## EXERCISE AIM
Each line from the one containing "T2: NPN BC547" through the end of the records below must be repeated exactly, and no other line.

* * *

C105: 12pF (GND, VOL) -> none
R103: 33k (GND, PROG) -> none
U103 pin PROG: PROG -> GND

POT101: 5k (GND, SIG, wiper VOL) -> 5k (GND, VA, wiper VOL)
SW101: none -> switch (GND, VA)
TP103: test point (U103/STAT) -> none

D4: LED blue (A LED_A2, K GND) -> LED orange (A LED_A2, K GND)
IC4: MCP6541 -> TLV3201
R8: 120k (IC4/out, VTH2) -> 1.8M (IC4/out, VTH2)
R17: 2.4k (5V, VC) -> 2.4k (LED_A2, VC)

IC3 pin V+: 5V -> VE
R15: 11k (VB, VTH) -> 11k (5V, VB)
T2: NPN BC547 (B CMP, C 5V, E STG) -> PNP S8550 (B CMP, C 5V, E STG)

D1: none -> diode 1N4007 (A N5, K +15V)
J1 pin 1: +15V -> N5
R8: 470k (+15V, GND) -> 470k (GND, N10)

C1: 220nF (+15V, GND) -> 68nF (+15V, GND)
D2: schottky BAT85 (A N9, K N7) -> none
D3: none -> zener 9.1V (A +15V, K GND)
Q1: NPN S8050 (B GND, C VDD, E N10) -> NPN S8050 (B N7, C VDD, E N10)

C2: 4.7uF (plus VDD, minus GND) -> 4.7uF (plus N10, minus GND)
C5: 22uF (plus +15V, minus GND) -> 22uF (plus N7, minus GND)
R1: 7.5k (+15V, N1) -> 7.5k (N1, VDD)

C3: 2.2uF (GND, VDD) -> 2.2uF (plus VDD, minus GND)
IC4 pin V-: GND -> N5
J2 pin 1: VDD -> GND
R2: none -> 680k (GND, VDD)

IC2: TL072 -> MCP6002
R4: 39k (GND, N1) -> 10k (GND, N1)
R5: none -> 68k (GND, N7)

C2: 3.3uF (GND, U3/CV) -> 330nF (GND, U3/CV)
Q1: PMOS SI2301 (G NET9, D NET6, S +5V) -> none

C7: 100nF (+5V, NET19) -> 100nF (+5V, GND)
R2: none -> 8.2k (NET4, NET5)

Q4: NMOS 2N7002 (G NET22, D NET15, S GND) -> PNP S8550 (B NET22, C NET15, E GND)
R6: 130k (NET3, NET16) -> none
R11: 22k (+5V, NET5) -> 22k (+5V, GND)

* * *

## WRITTEN ANSWER
T2: NPN BC547 (B CMP, C 5V, E STG) -> PNP S8550 (B CMP, C 5V, E STG)

D1: none -> diode 1N4007 (A N5, K +15V)
J1 pin 1: +15V -> N5
R8: 470k (+15V, GND) -> 470k (GND, N10)

C1: 220nF (+15V, GND) -> 68nF (+15V, GND)
D2: schottky BAT85 (A N9, K N7) -> none
D3: none -> zener 9.1V (A +15V, K GND)
Q1: NPN S8050 (B GND, C VDD, E N10) -> NPN S8050 (B N7, C VDD, E N10)

C2: 4.7uF (plus VDD, minus GND) -> 4.7uF (plus N10, minus GND)
C5: 22uF (plus +15V, minus GND) -> 22uF (plus N7, minus GND)
R1: 7.5k (+15V, N1) -> 7.5k (N1, VDD)

C3: 2.2uF (GND, VDD) -> 2.2uF (plus VDD, minus GND)
IC4 pin V-: GND -> N5
J2 pin 1: VDD -> GND
R2: none -> 680k (GND, VDD)

IC2: TL072 -> MCP6002
R4: 39k (GND, N1) -> 10k (GND, N1)
R5: none -> 68k (GND, N7)

C2: 3.3uF (GND, U3/CV) -> 330nF (GND, U3/CV)
Q1: PMOS SI2301 (G NET9, D NET6, S +5V) -> none

C7: 100nF (+5V, NET19) -> 100nF (+5V, GND)
R2: none -> 8.2k (NET4, NET5)

Q4: NMOS 2N7002 (G NET22, D NET15, S GND) -> PNP S8550 (B NET22, C NET15, E GND)
R6: 130k (NET3, NET16) -> none
R11: 22k (+5V, NET5) -> 22k (+5V, GND)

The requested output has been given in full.